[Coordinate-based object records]
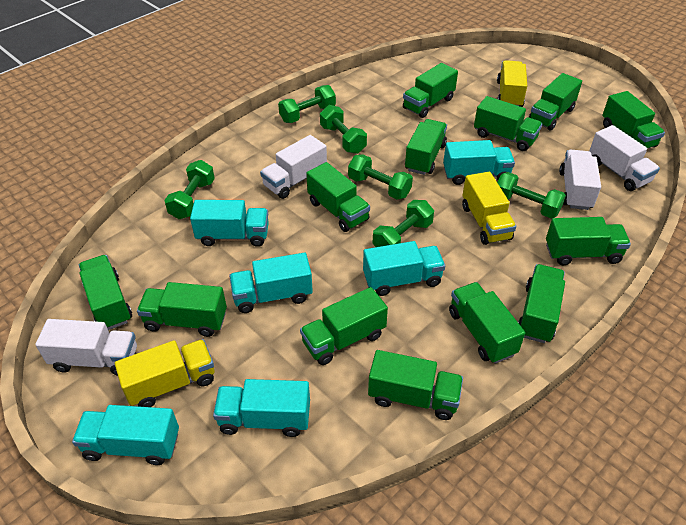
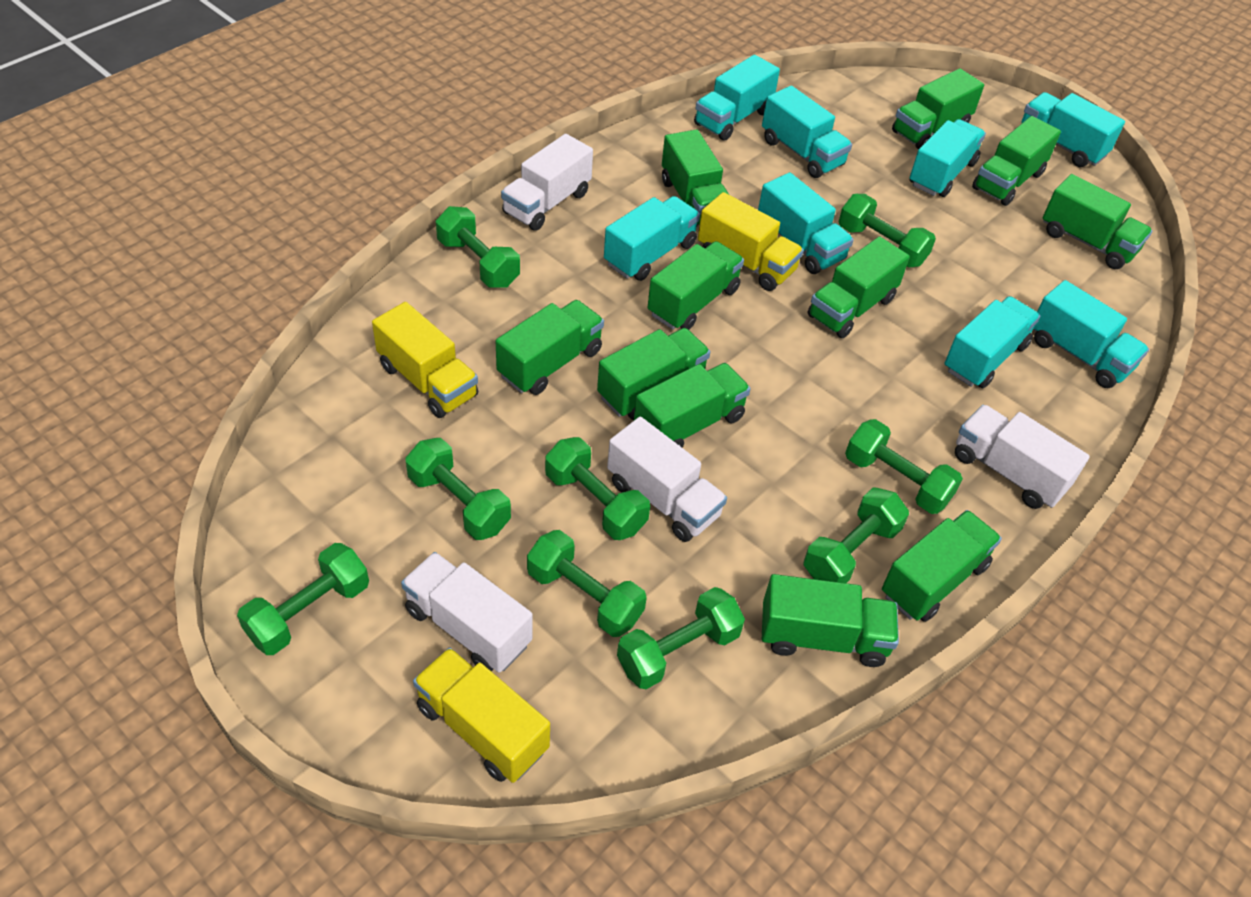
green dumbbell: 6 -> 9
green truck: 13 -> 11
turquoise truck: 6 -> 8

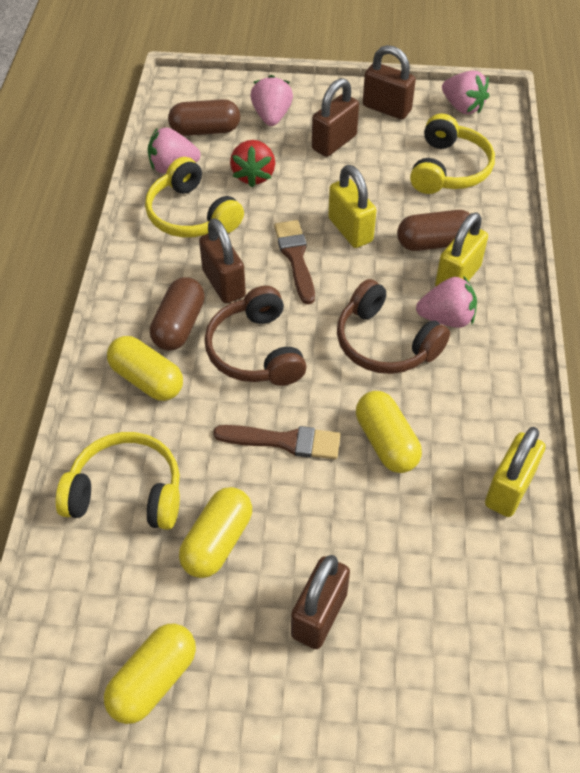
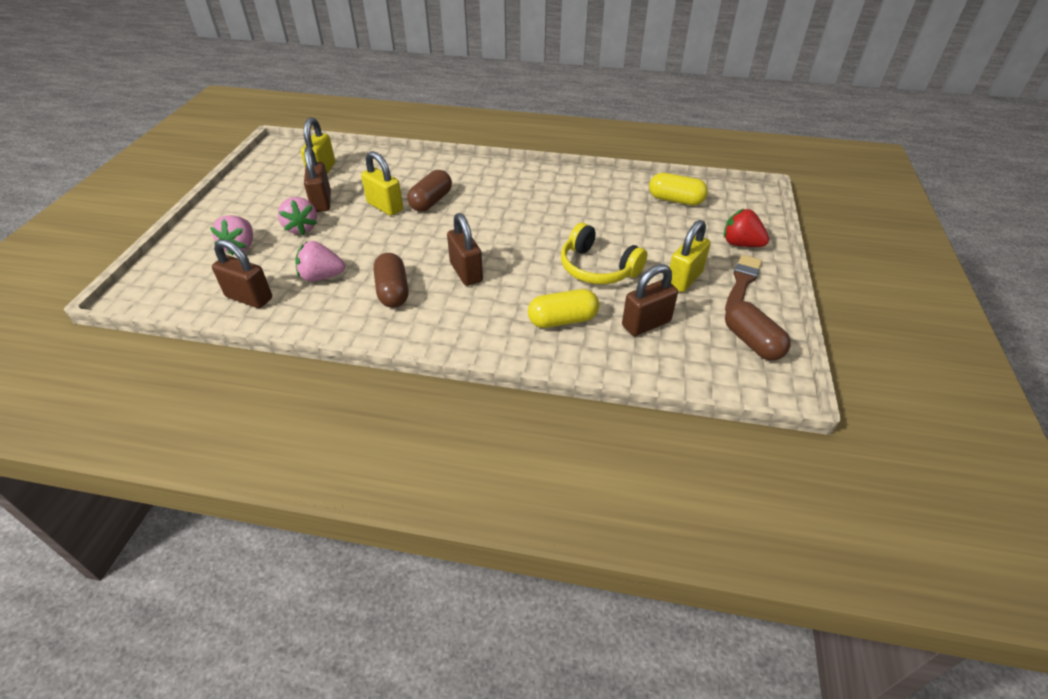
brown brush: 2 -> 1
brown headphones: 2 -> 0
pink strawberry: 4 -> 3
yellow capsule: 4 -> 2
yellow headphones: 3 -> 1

§ WORK REQUEST
Hand back the records above exactly, leaving out every picture.

§ EXERCISE ANSWER
green dumbbell: 6 -> 9
green truck: 13 -> 11
turquoise truck: 6 -> 8

brown brush: 2 -> 1
brown headphones: 2 -> 0
pink strawberry: 4 -> 3
yellow capsule: 4 -> 2
yellow headphones: 3 -> 1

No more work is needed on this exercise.